Record excerpts ::
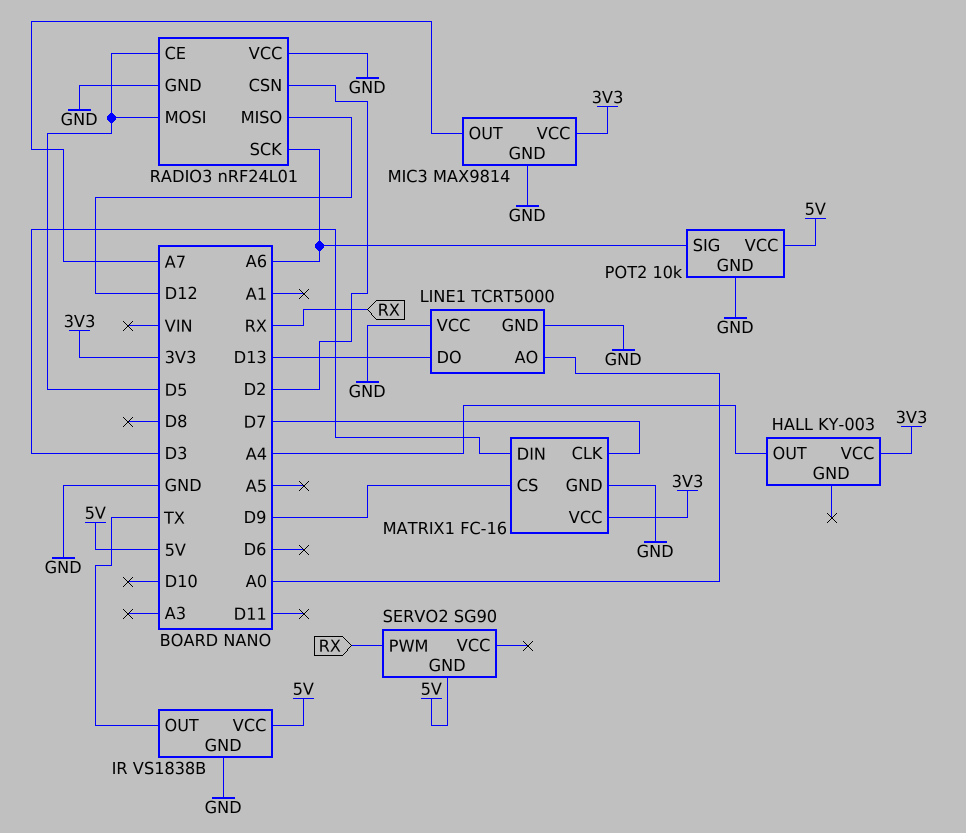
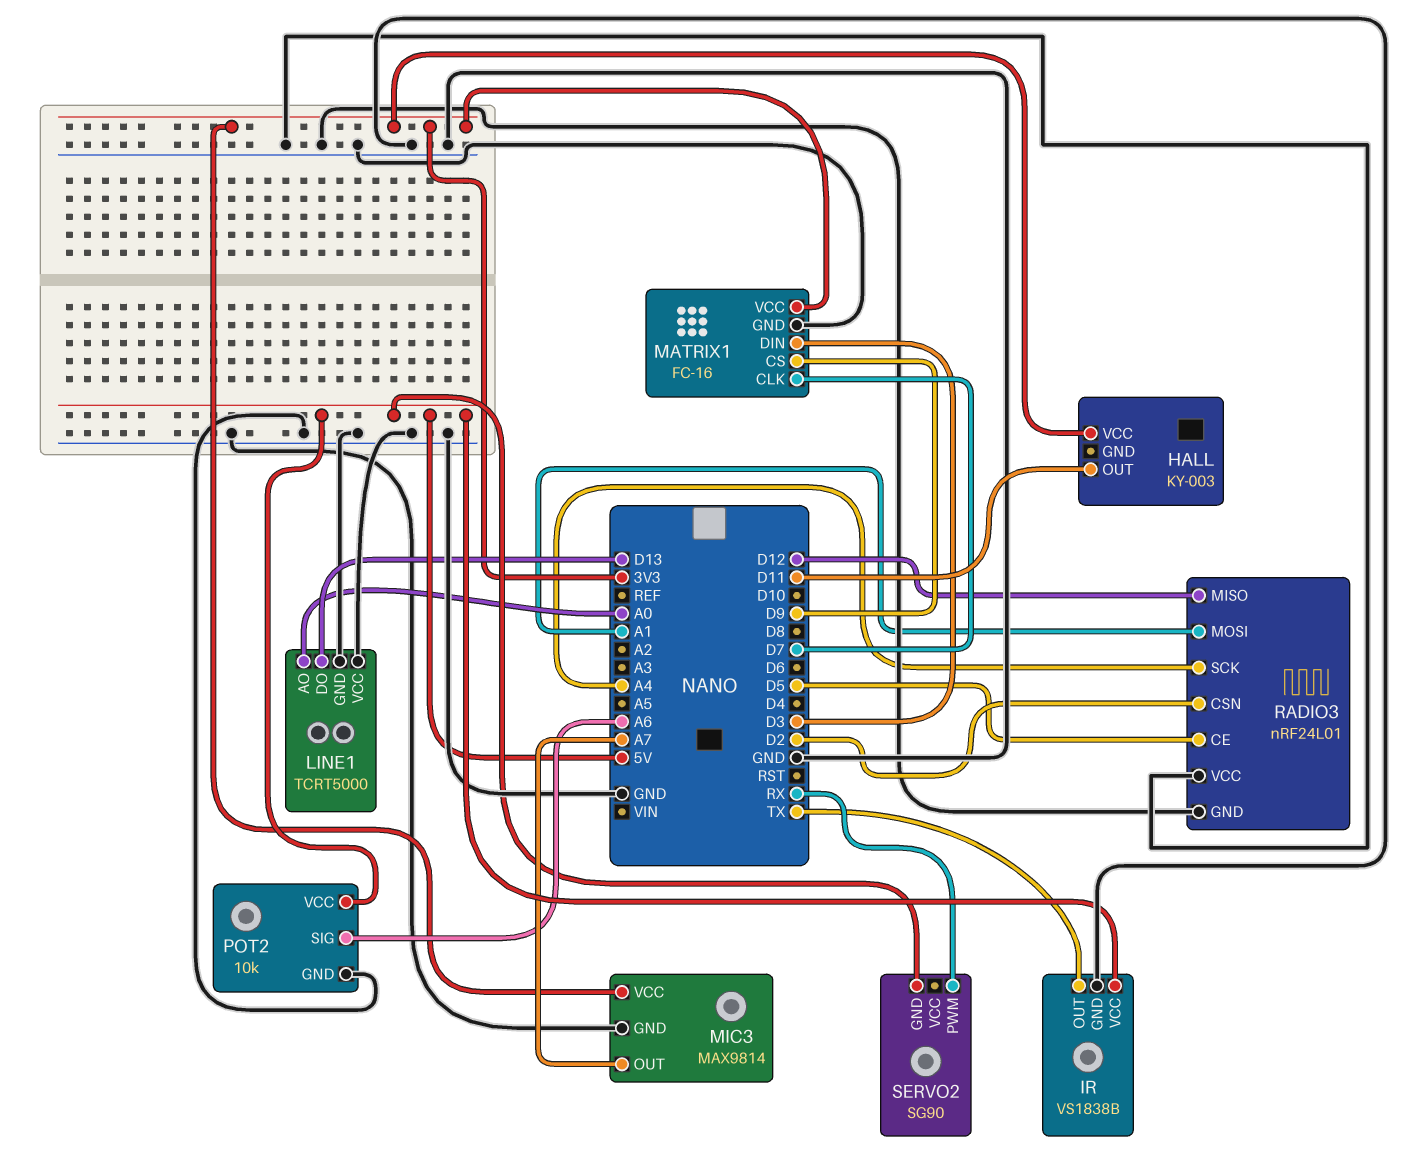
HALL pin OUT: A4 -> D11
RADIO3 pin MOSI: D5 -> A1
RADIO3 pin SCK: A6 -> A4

---

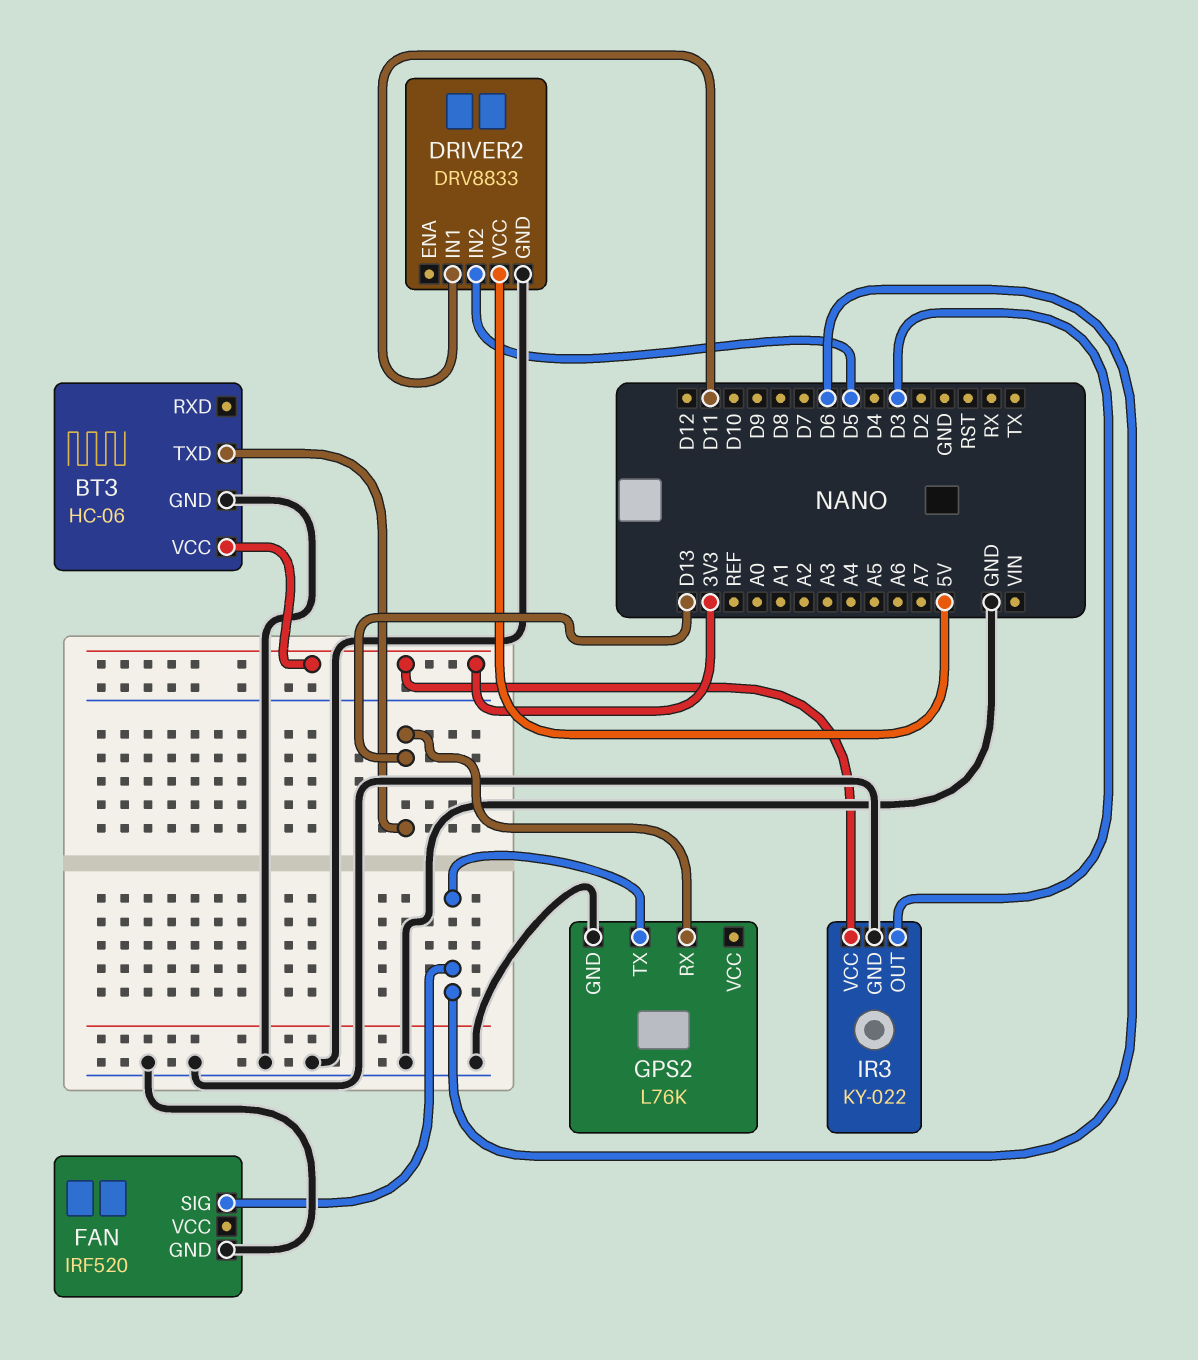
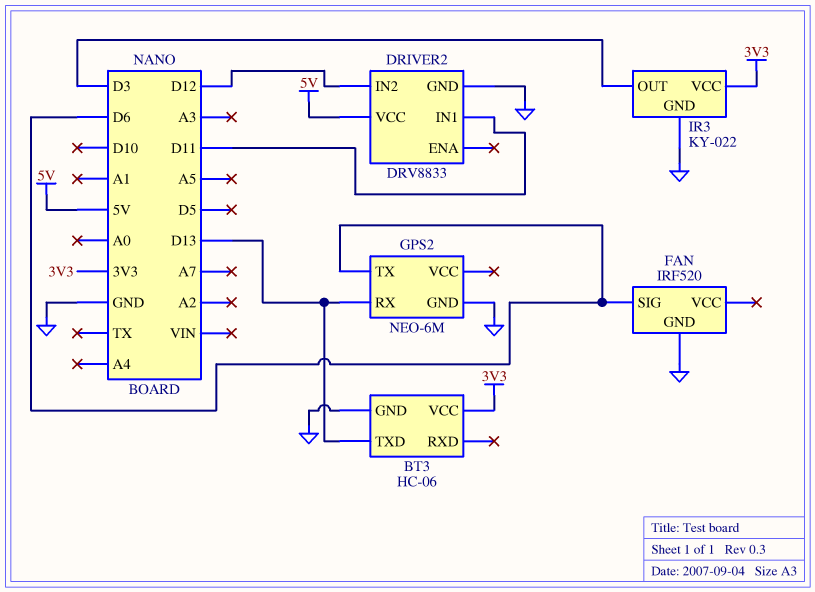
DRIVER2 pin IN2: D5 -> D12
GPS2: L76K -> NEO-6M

Task prompt :: Would you please write out, exactly and with no other lines, the stretch of the listing above from the line containing "HALL pin OUT: A4 -> D11" through the line containing "RADIO3 pin SCK: A6 -> A4"?

Answer to this problem ::
HALL pin OUT: A4 -> D11
RADIO3 pin MOSI: D5 -> A1
RADIO3 pin SCK: A6 -> A4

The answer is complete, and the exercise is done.